### Work to be completed
Count the lines in the records that contain the string "grace", with case taken into account. Give only the number.

※

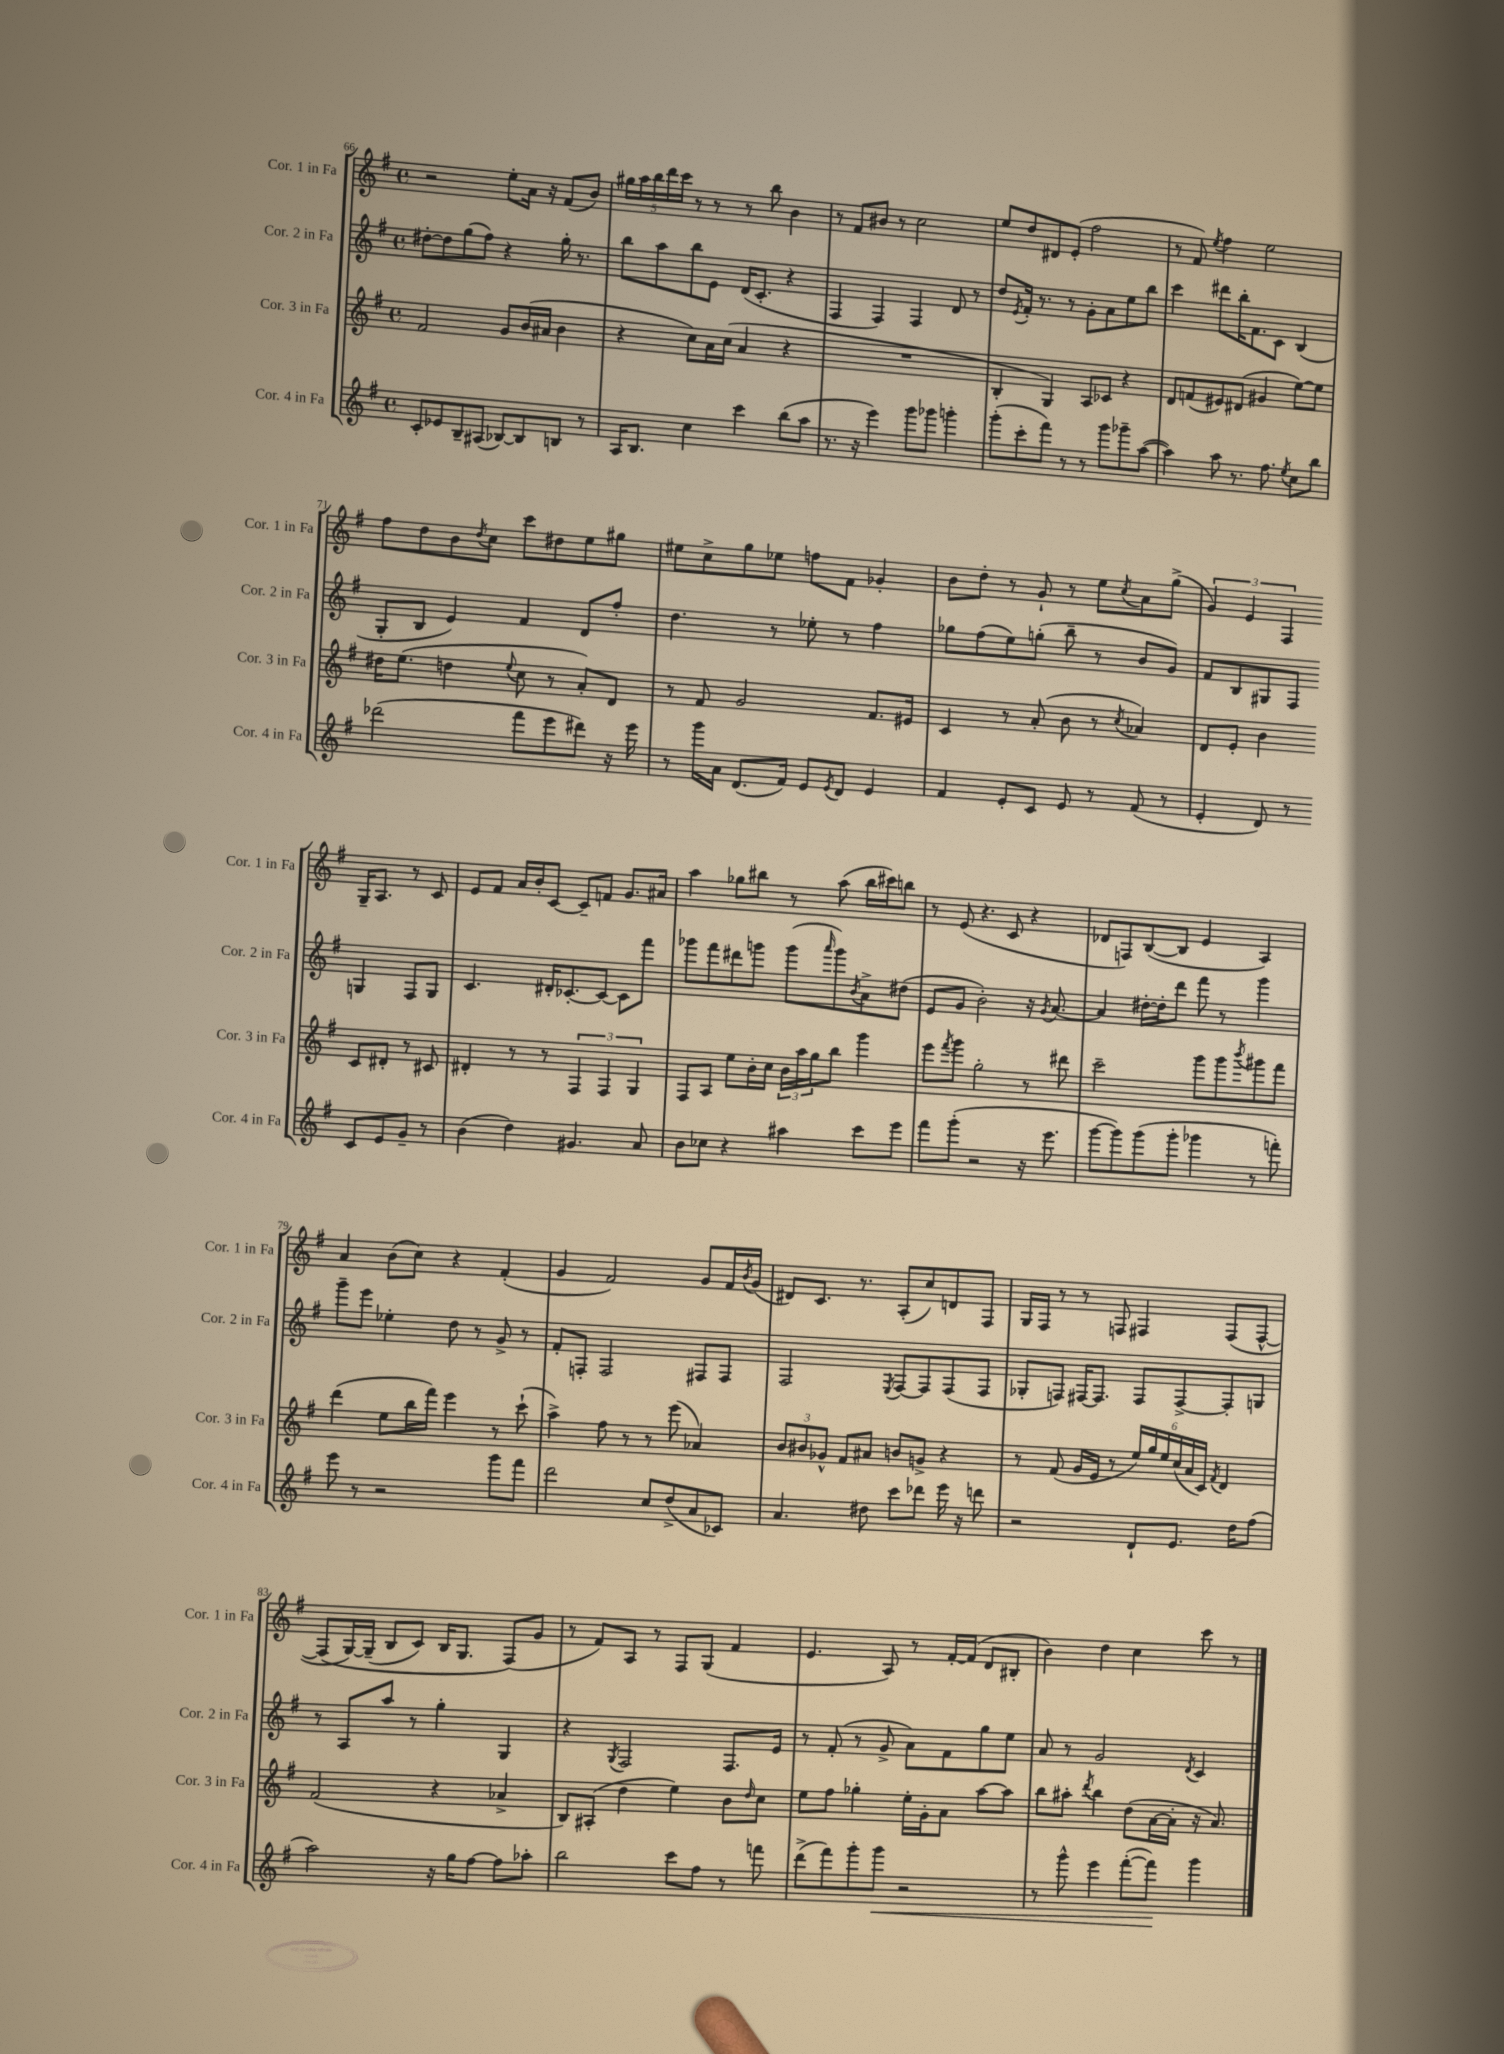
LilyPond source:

<<
\new StaffGroup <<
\new Staff = "s0" \with { instrumentName = "Cor. 1 in Fa" shortInstrumentName = "Cor. 1 in Fa" } {
    \clef treble \key g \major \defaultTimeSignature \time 4/4
    r2 e''8-. a'16 r16 fis'8( b'8) |
    \tuplet 5/4 { gis''16 a''16 b''16 d'''16 c'''16 } r8 r8 r8 b''8 b'4 |
    r8 fis'8 bis'8 r8 c''2 |
    e''8 d''8 dis'8 e'8-.( fis''2 |
    r8 fis'8) \acciaccatura { e''8 } fis''4 e''2 |
    fis''8 d''8 b'8 \acciaccatura { d''8 } c''8 c'''8 dis''8 e''8 gis''8 |
    eis''8 c''8-> g''8 ees''8 f''8 fis'8 ges'4-. |
    b'8 d''8-. r8 g'8-! r8 e''8 \acciaccatura { c''8 } a'8 g''8->( |
    \tuplet 3/2 { g'4) e'4 fis4 } g16-- a8. r8 c'8 |
    e'8 fis'8 a'16 b'16-. c'8~ c'8-- f'8 g'8. ais'16 |
    a''4 ges''8 bis''8 r8 a''8( bis''16 cis'''16) b''8 |
    r8 e'8( r4. c'8 r4 |
    des'8 f8) b8~( b8 e'4 a4) |
    a'4 b'8( c''8) r4 fis'4-.( |
    g'4 fis'2) g'8 fis'16 \acciaccatura { b'8 } g'16( |
    dis'8) c'8. r8. a8-.( c''8) d'8 fis8 |
    g16 fis16 r8 r8 f8 fis4 fis8( fis8~-^ |
    fis8\( g16~) g16--( b8 c'8) b16 g8. fis8(\) g'8 |
    r8 fis'8) a8 r8 fis8 g8( fis'4 |
    e'4. a8) r8 fis'16~-. fis'16( d'8 bis8-. |
    b'4) d''4 c''4 c'''8 r8 \bar "|." |
}
\new Staff = "s1" \with { instrumentName = "Cor. 2 in Fa" shortInstrumentName = "Cor. 2 in Fa" } {
    \clef treble \key g \major \defaultTimeSignature \time 4/4
    dis''8~-. dis''8 g''8( fis''8) r4 g''16-. r8. |
    b''8 a''8 b''8 e'8 d'16( c'8.-. r4 |
    fis4 fis4) fis4 d'8 r8 |
    d''8 \acciaccatura { e'8 } fis'16-. r8. r8 g'8-. a'8 e''8 b''8 |
    c'''4 dis'''8 b''16-. fis'8. c'8 b4( |
    g8-. b8 e'4) fis'4 d'8 fis''8-. |
    d''4. r8 ees''8-. r8 fis''4 |
    ges''8 fis''8( e''8) g''8-.( b''8-- r8 b'8 g'8) |
    fis'8 b8 gis8 fis8 g4 fis8 g8 |
    c'4. dis'16-. ces'8.~-. ces'8~ ces'8 fis'''8 |
    ges'''8 fis'''8 dis'''8 g'''8 g'''8( \grace { a'''16 } g'''8) \acciaccatura { b'8 } a'8-> dis''8( |
    e'8 g'8 b'2-.) r16 \acciaccatura { g'8 } a'8.~ |
    a'4 dis''16~-. dis''16-. d'''8 fis'''8 r8 g'''4 |
    g'''8-- e'''8 ees''4-. d''8 r8 g'8-> r8 |
    fis'8-. f8-. f2 fis8 fis8 |
    fis2 \acciaccatura { e8 } fis8~ fis8 fis8( fis8 |
    ges8-. f8) fis16~ fis8. fis8 fis8~-> fis8-. g8 |
    r8 a8 a''8 r8 g''4-. g4 |
    r4 \acciaccatura { g8 } fis2 fis8. e'16 |
    r8 fis'8-.( r8 g'8-> a'8) fis'8 g''8 e''8 |
    a'8 r8 g'2 \acciaccatura { d'8 } c'4 \bar "|." |
}
\new Staff = "s2" \with { instrumentName = "Cor. 3 in Fa" shortInstrumentName = "Cor. 3 in Fa" } {
    \clef treble \key g \major \defaultTimeSignature \time 4/4
    fis'2 g'8 b'16( ais'16 b'4 |
    r4 c''8) a'16 c''16( a'4 r4 |
    R1 |
    b4-. g4) a8 ces'8 r4 |
    d'8 f'8( eis'8) dis'8( gis'4 e''8~) e''8 |
    dis''16 e''8.( d''4 \appoggiatura { e''8 } c''8 r8 a'8-.) d'8 |
    r8 fis'8 g'2 fis'8. eis'16 |
    c'4 r8 a'8-.( b'8 r8 \acciaccatura { c''8 } aes'4) |
    d'8 e'8-. b'4 c'8 dis'8-. r8 cis'8 |
    dis'4-. r8 r8 \tuplet 3/2 { fis4 fis4 g4 } |
    fis8 a8 e''8 b'16-. c''16 \tuplet 3/2 { b'16 a''16 g''16 } b''8 g'''4 |
    e'''8 \acciaccatura { fis'''8 } g'''8 g''2-. r8 dis'''8 |
    c'''2-- g'''8 g'''8 \acciaccatura { b'''8 } gis'''8 fis'''8 |
    d'''4( e''8 b''16 fis'''16) e'''4 r8 c'''8-!( |
    a''4->) fis''8 r8 r8 e'''8( aes'4) |
    \tuplet 3/2 { b'8 bis'8 ges'8-^ } fis'8 ais'8 b'8 g'8-> r4 |
    r8 fis'8( g'16 e'16 r8 \tuplet 6/4 { e''16) g''16 e''16 c''16( a'16 c'16) } \acciaccatura { fis'8 } d'4 |
    fis'2( r4 aes'4-> |
    b8) ais8-.( d''4 e''4) b'8 \grace { d''16 } c''8 |
    e''8 fis''8 ges''4-. e''16-. g'16-. a'8 a''8~ a''8 |
    b''8 ais''8-. \acciaccatura { d'''8 } b''4 d''8( a'16~ a'16-. r16 a'8.) \bar "|." |
}
\new Staff = "s3" \with { instrumentName = "Cor. 4 in Fa" shortInstrumentName = "Cor. 4 in Fa" } {
    \clef treble \key g \major \defaultTimeSignature \time 4/4
    c'8-. ees'8 b8-- ais8( bes8~) bes8 b8 r8 |
    a16 b8. c''4 c'''4 b''8( a''8 |
    r8. r16 e'''4) g'''8 ges'''8 g'''4-. |
    g'''8-.( c'''8-. fis'''8) r8 r8 g'''8 ges'''8-- a''8~( |
    a''4) a''8 r8. fis''8. \acciaccatura { e''8 } c''8 b''8 |
    des'''2( fis'''8 e'''8 dis'''8) r16 e'''16 |
    r8 g'''16 a'16 d'8.( fis'16) e'8 \acciaccatura { e'8 } d'8 e'4 |
    fis'4 e'8-. c'8 e'8 r8 fis'8( r8 |
    e'4-. d'8) r8 c'8 e'8 g'8-- r8 |
    b'4( d''4) gis'4. a'8 |
    b'8 ces''8 r4 ais''4 c'''8 e'''8 |
    fis'''8 g'''8-.( r2 r16 e'''8. |
    g'''8~ g'''8) g'''8( g'''8-. ges'''4 r8 f'''8-.) |
    e'''8 r8 r2 g'''8 fis'''8 |
    d'''2 c''8 d''8->( a'8 ces'8) |
    a'4. dis''8 c'''8 des'''8 e'''16 r16 d'''8 |
    r2 d'8-! e'8. d''16 fis''8( |
    a''2) r16 g''16 fis''8~ fis''8 aes''8-. |
    b''2 c'''8 fis''8 r8 f'''8 |
    d'''8->( fis'''8) g'''8-. g'''8\< r2 |
    r8 g'''8-^ e'''4 fis'''8~-.( fis'''8\!) g'''4 \bar "|." |
}
>>
>>
\layout { \context { \Score currentBarNumber = #66 } }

※

### Exercise answer
2